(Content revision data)
#####

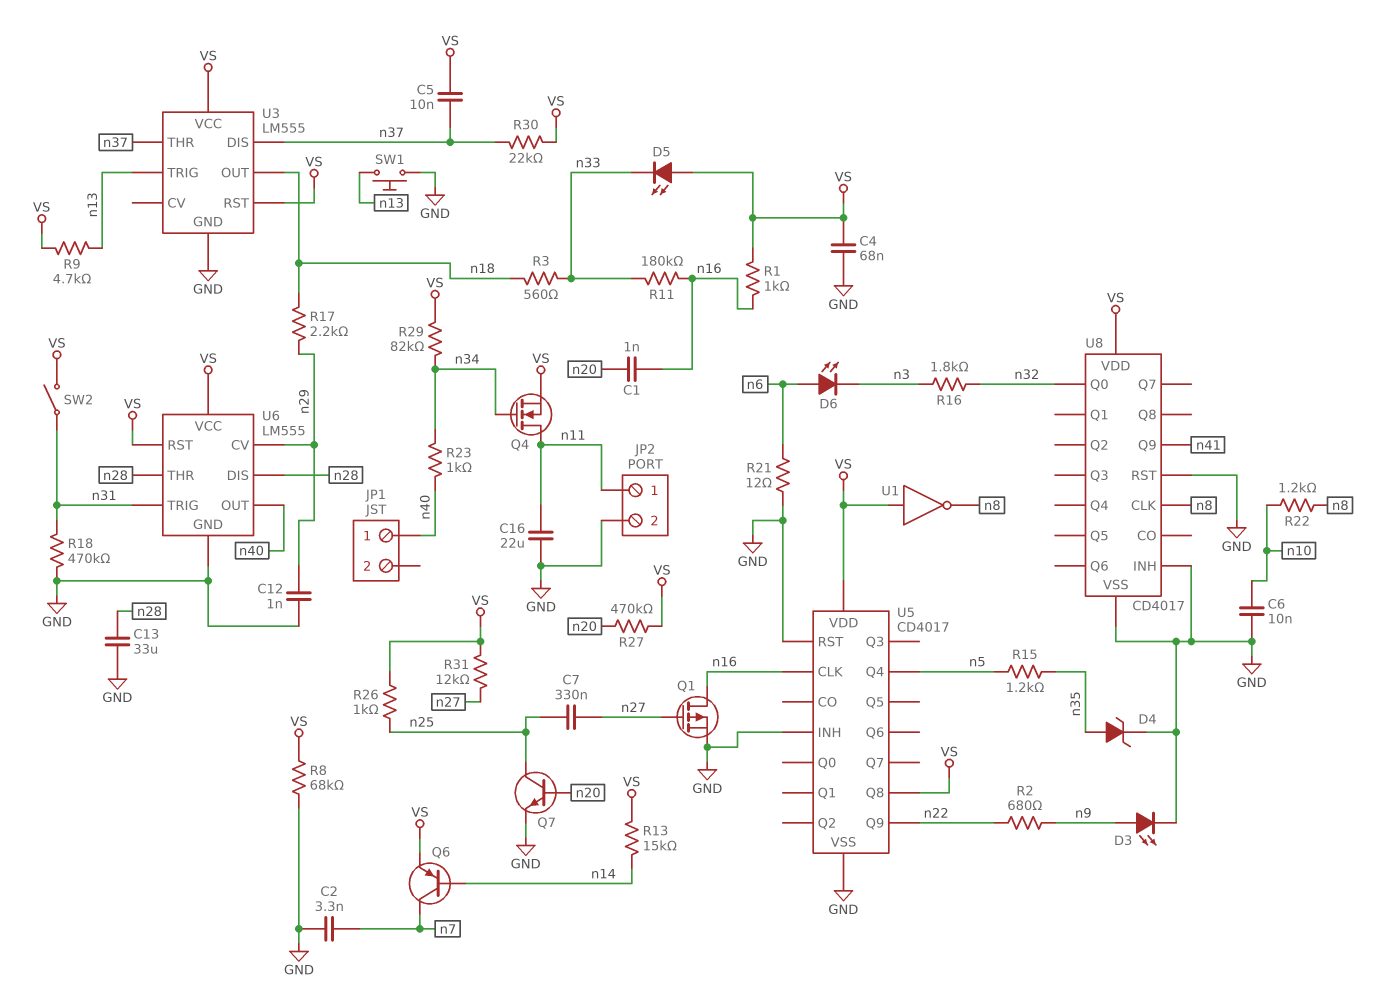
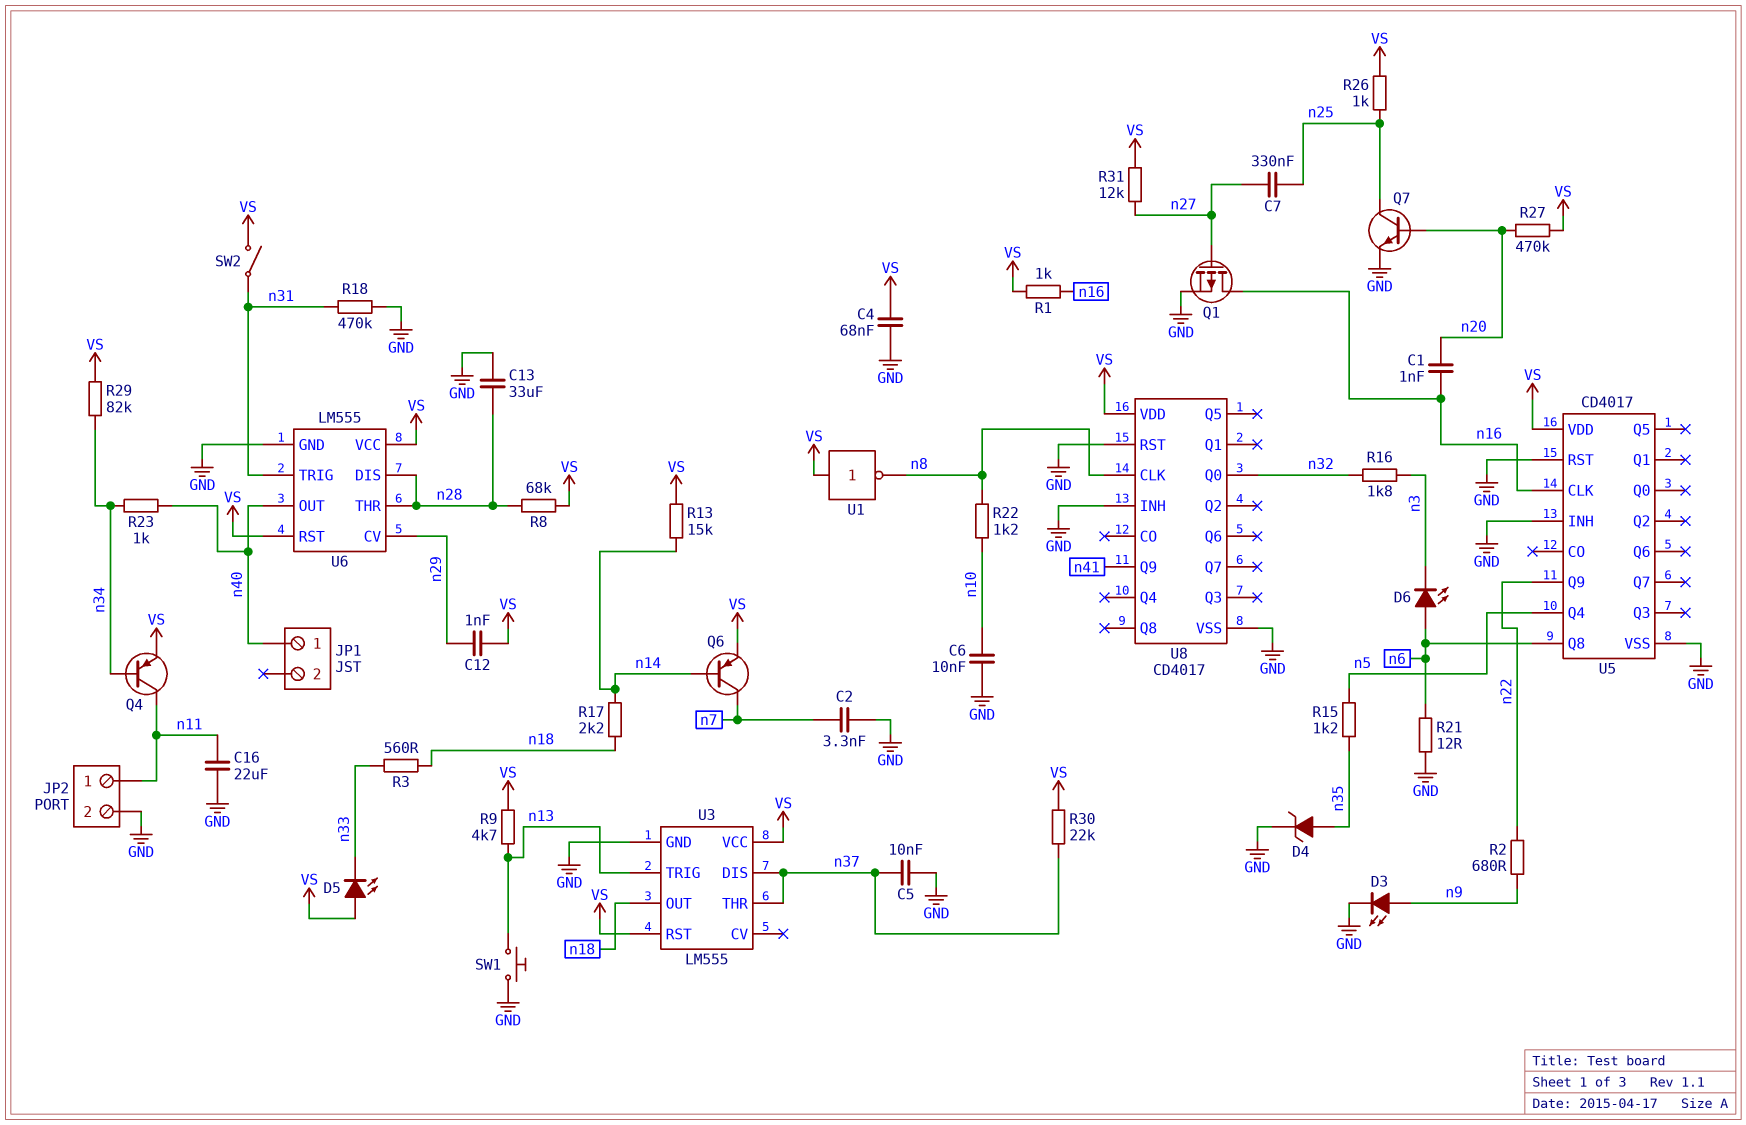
C5: 10nF (VS, n37) -> 10nF (GND, n37)
C12: 1nF (GND, n29) -> 1nF (VS, n29)
Q4: NMOS (G n34, D n11, S VS) -> PNP (B n34, C n11, E VS)
R8: 68k (GND, VS) -> 68k (VS, n28)
R11: 180k (n16, n33) -> none
R17: 2.2k (n18, n29) -> 2.2k (n14, n18)
U5 pin Q8: VS -> n6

#####

(What you are asked to do)
Set down the records precisely as they appear. Any picture stays out.

(Response box)
C5: 10nF (VS, n37) -> 10nF (GND, n37)
C12: 1nF (GND, n29) -> 1nF (VS, n29)
Q4: NMOS (G n34, D n11, S VS) -> PNP (B n34, C n11, E VS)
R8: 68k (GND, VS) -> 68k (VS, n28)
R11: 180k (n16, n33) -> none
R17: 2.2k (n18, n29) -> 2.2k (n14, n18)
U5 pin Q8: VS -> n6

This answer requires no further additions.